▶ [ASSIGNMENT]: Give only the lines from the one containing "J1 pin 1: LINE -> GND" through the end of the material below, exactly as written.

----- SOURCE DATA -----

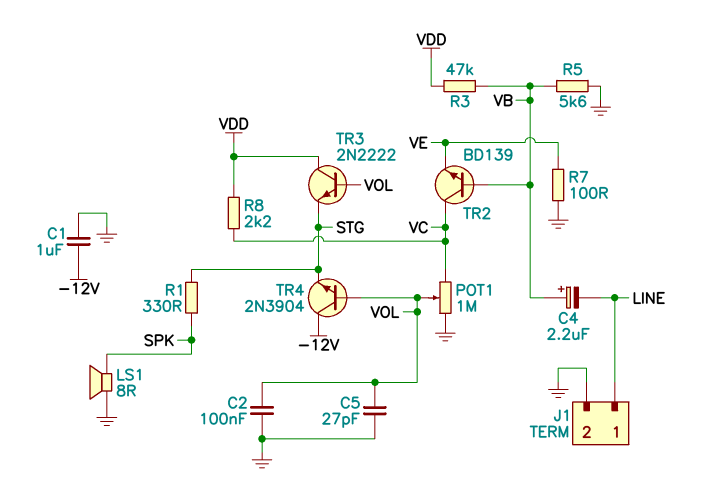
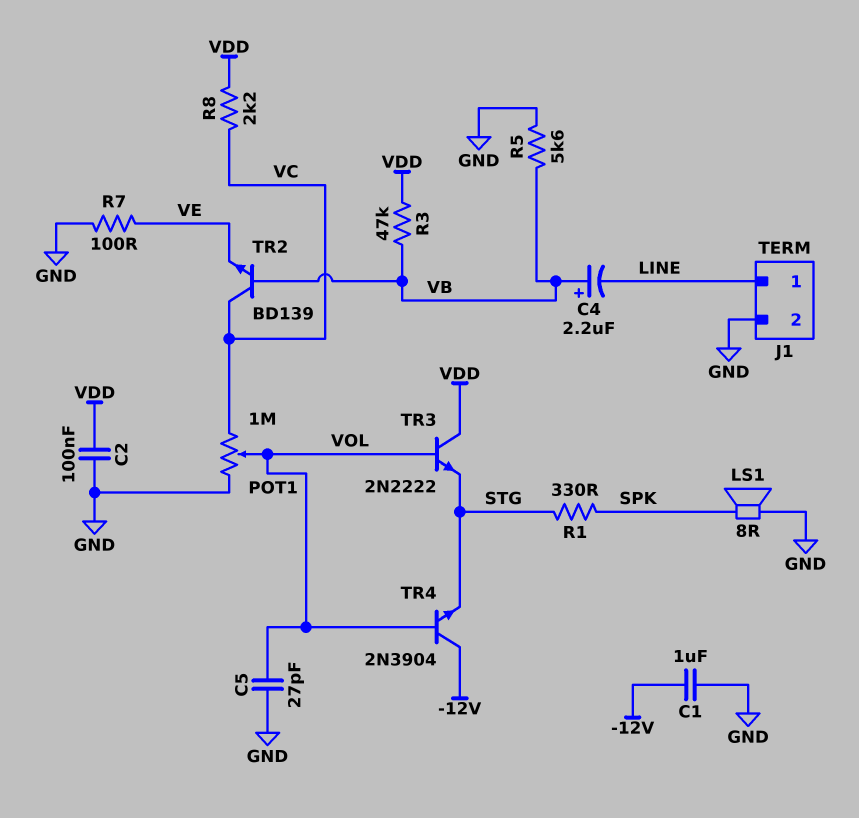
C2: 100nF (GND, VOL) -> 100nF (GND, VDD)

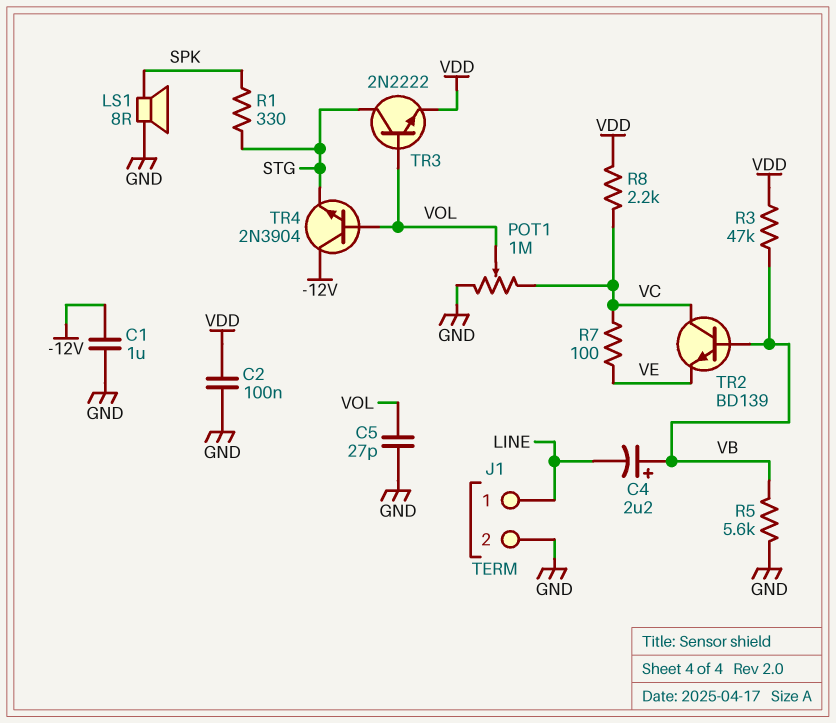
R7: 100 (GND, VE) -> 100 (VC, VE)
TR3: NPN 2N2222 (B VOL, C VDD, E STG) -> NPN 2N2222 (B VOL, C STG, E VDD)

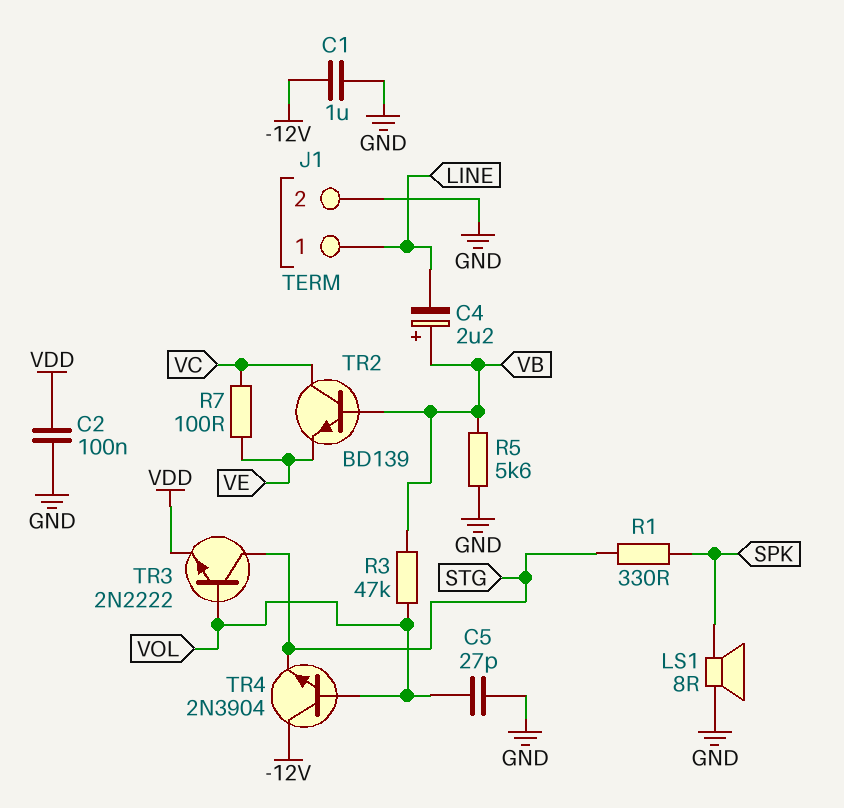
POT1: 1M (GND, VC, wiper VOL) -> none
R3: 47k (VB, VDD) -> 47k (VB, VOL)
R8: 2.2k (VC, VDD) -> none

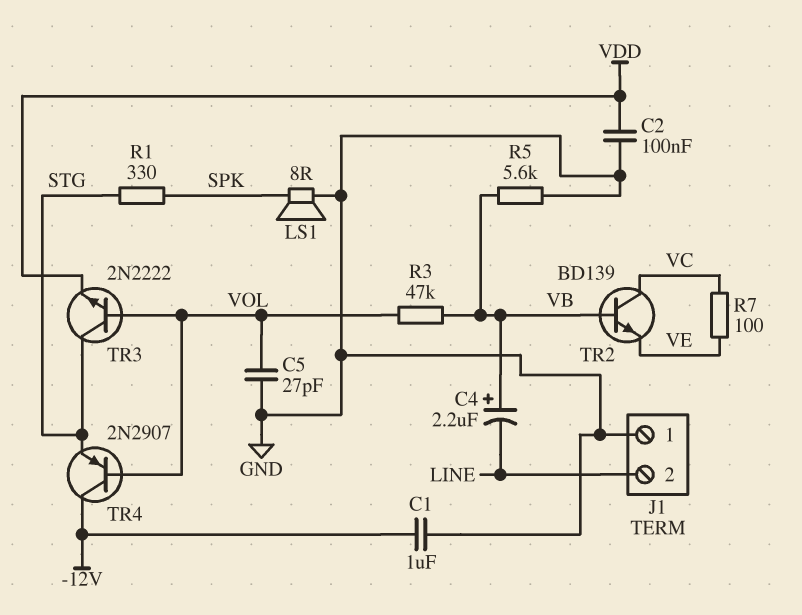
J1 pin 1: LINE -> GND
J1 pin 2: GND -> LINE
TR4: NPN 2N3904 (B VOL, C -12V, E STG) -> PNP 2N2907 (B VOL, C -12V, E STG)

-----

▶ [RESPONSE]:
J1 pin 1: LINE -> GND
J1 pin 2: GND -> LINE
TR4: NPN 2N3904 (B VOL, C -12V, E STG) -> PNP 2N2907 (B VOL, C -12V, E STG)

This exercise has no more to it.